Please print nothing but the lines from the one containing "none -> tan brick B4:C4 level 2" to the final line below, exactly, and no pictures.
────────────────
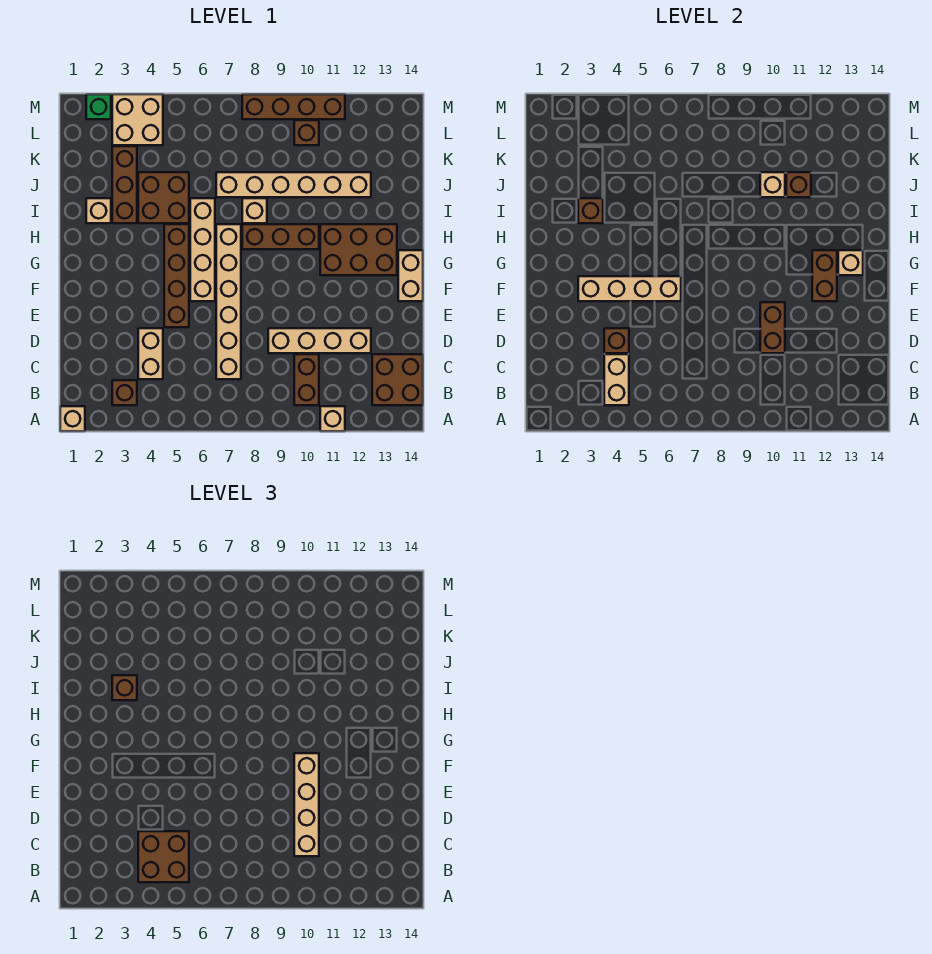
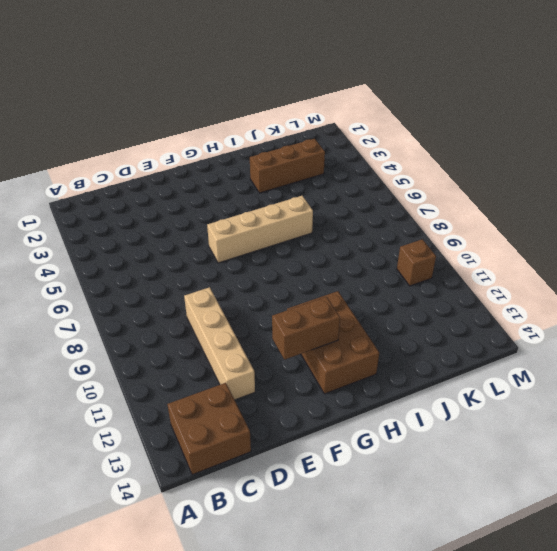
none -> tan brick A1 level 1
none -> tan brick A11 level 1
none -> brown brick B3 level 1
none -> brown brick B10:C10 level 1

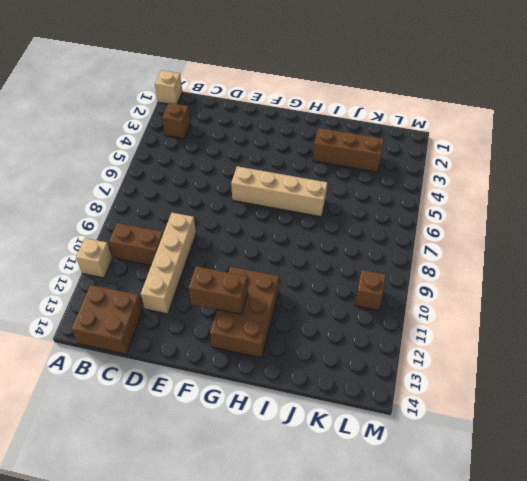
none -> tan brick C4:D4 level 1
none -> tan brick C7:H7 level 1
none -> brown brick E5:H5 level 1
none -> tan brick F14:G14 level 1

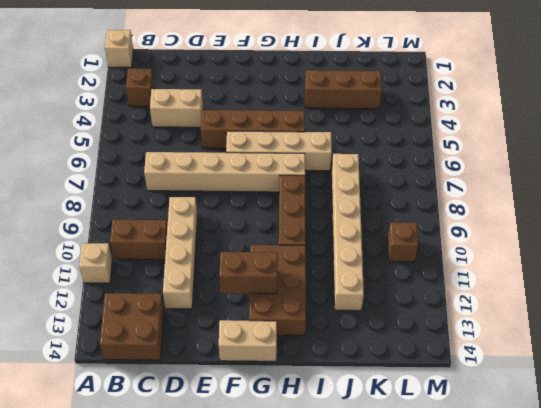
none -> tan brick I2 level 1
none -> brown brick I4:J5 level 1
none -> tan brick I8 level 1
none -> tan brick L3:M4 level 1

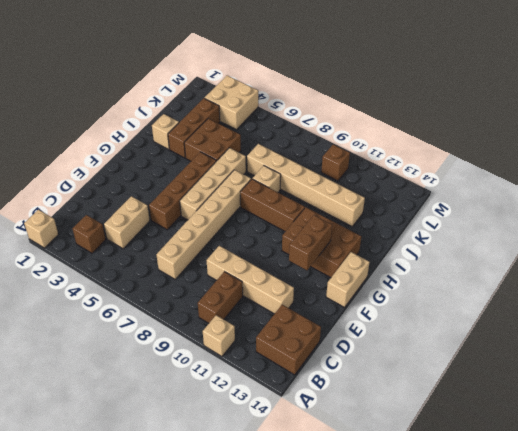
none -> green brick M2 level 1
none -> brown brick M8:M11 level 1
none -> tan brick B4:C4 level 2
none -> brown brick D4 level 2

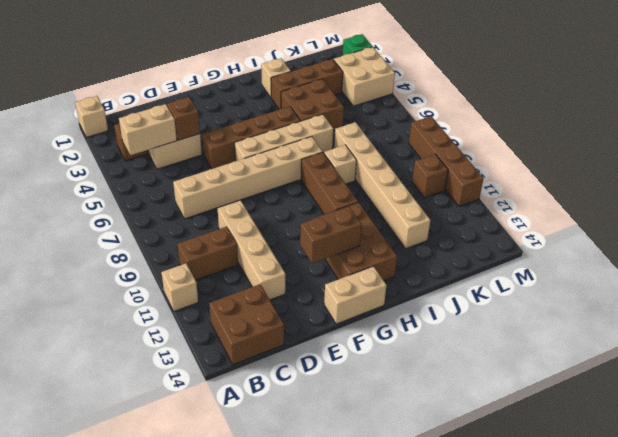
none -> brown brick D10:E10 level 2
none -> tan brick F3:F6 level 2
none -> tan brick G13 level 2
none -> brown brick I3 level 2

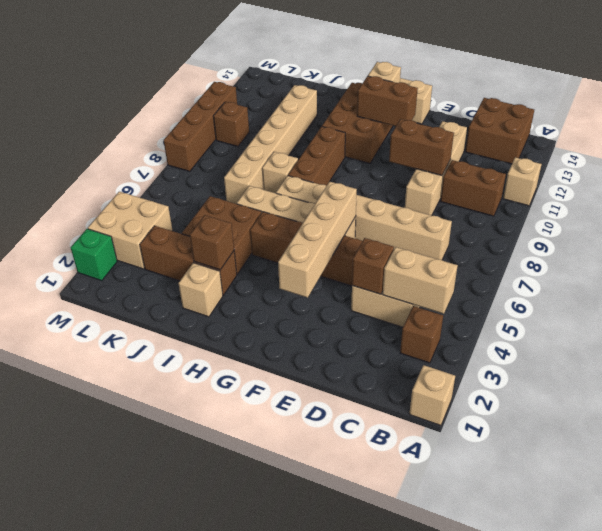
none -> tan brick J10 level 2
none -> brown brick J11 level 2
none -> brown brick B4:C5 level 3
none -> tan brick C10:F10 level 3

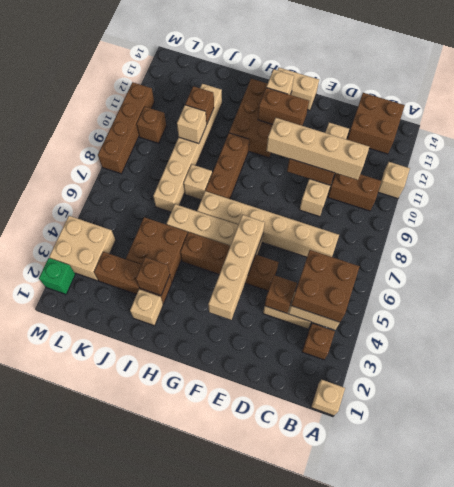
none -> brown brick I3 level 3

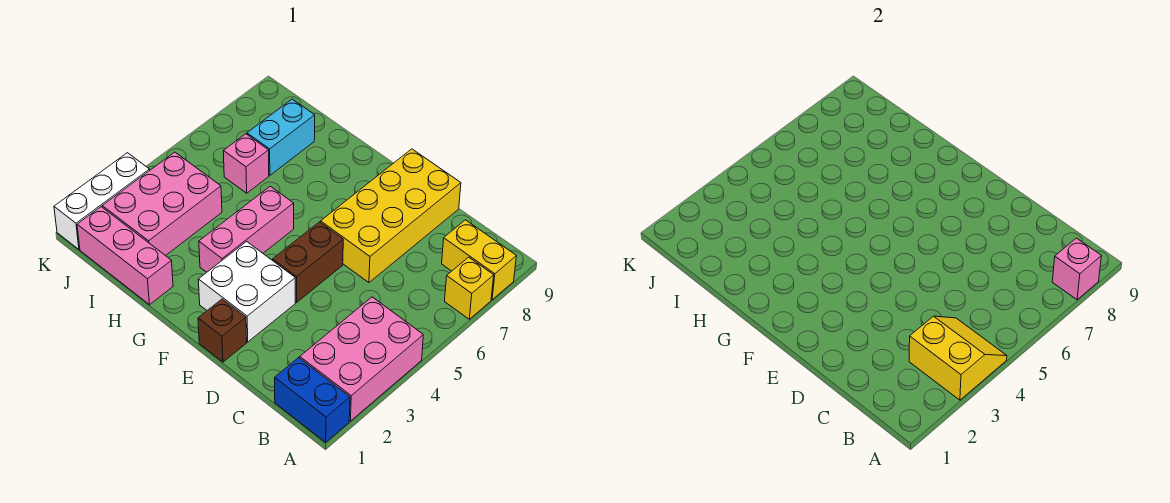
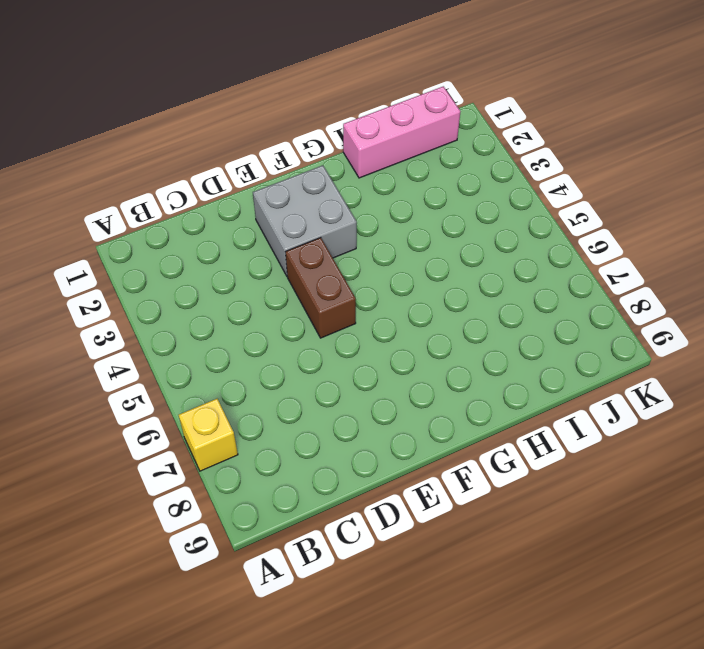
grey brick E2:F3 level 1 -> white brick E2:F3 level 1
none -> blue brick A1:B1 level 1
none -> pink brick A2:B4 level 1
none -> yellow brick A8:B8 level 1

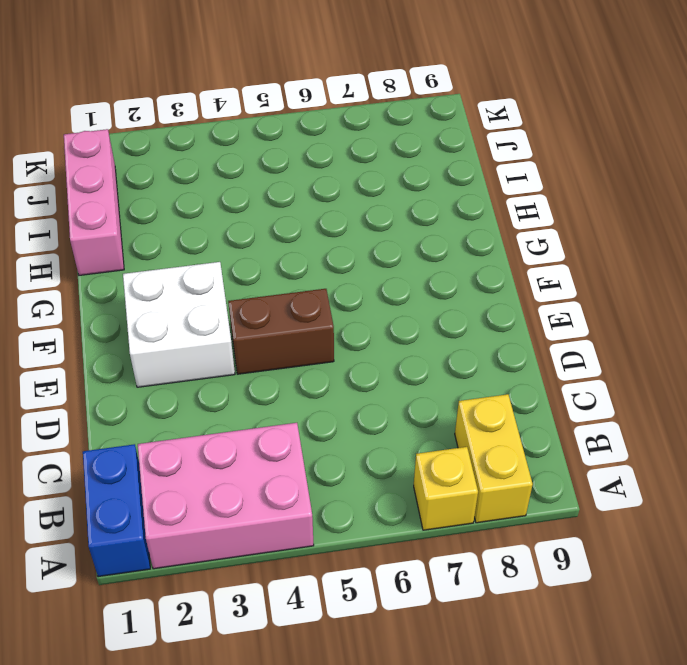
none -> yellow brick D6:E9 level 1
none -> brown brick E1 level 1
none -> pink brick G3:G5 level 1

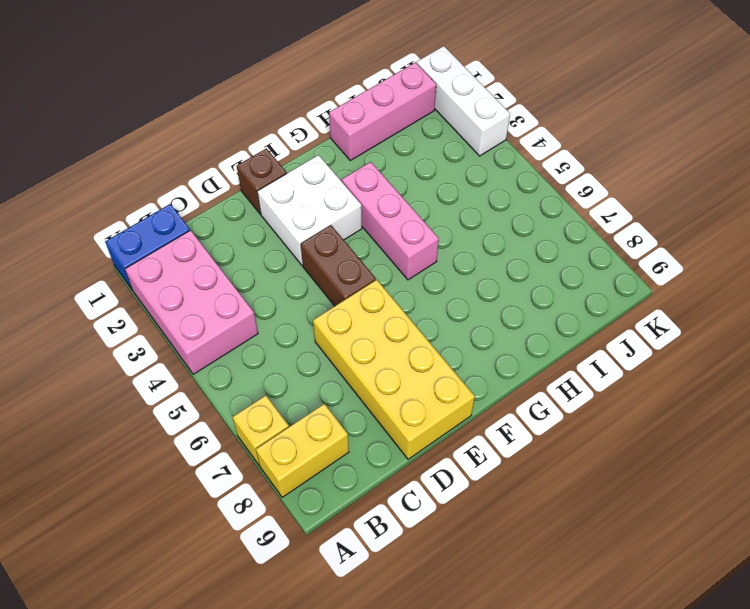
none -> pink brick I2:J4 level 1
none -> pink brick I6 level 1
none -> cyan brick I7:I8 level 1

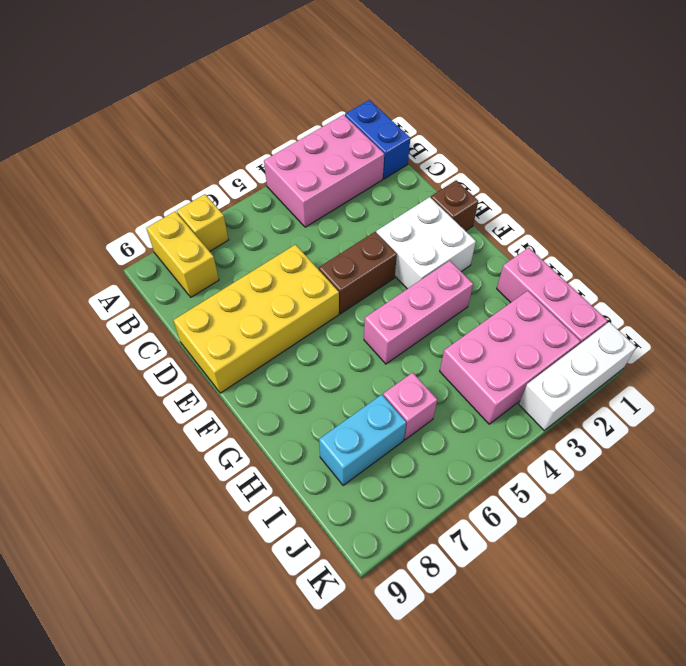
none -> yellow slope A3:B4 level 2 top 3
none -> pink brick A8 level 2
────────────────
• **EXERCISE RESULT**:
none -> tan brick B4:C4 level 2
none -> brown brick D4 level 2

none -> brown brick D10:E10 level 2
none -> tan brick F3:F6 level 2
none -> tan brick G13 level 2
none -> brown brick I3 level 2

none -> tan brick J10 level 2
none -> brown brick J11 level 2
none -> brown brick B4:C5 level 3
none -> tan brick C10:F10 level 3

none -> brown brick I3 level 3

grey brick E2:F3 level 1 -> white brick E2:F3 level 1
none -> blue brick A1:B1 level 1
none -> pink brick A2:B4 level 1
none -> yellow brick A8:B8 level 1

none -> yellow brick D6:E9 level 1
none -> brown brick E1 level 1
none -> pink brick G3:G5 level 1

none -> pink brick I2:J4 level 1
none -> pink brick I6 level 1
none -> cyan brick I7:I8 level 1

none -> yellow slope A3:B4 level 2 top 3
none -> pink brick A8 level 2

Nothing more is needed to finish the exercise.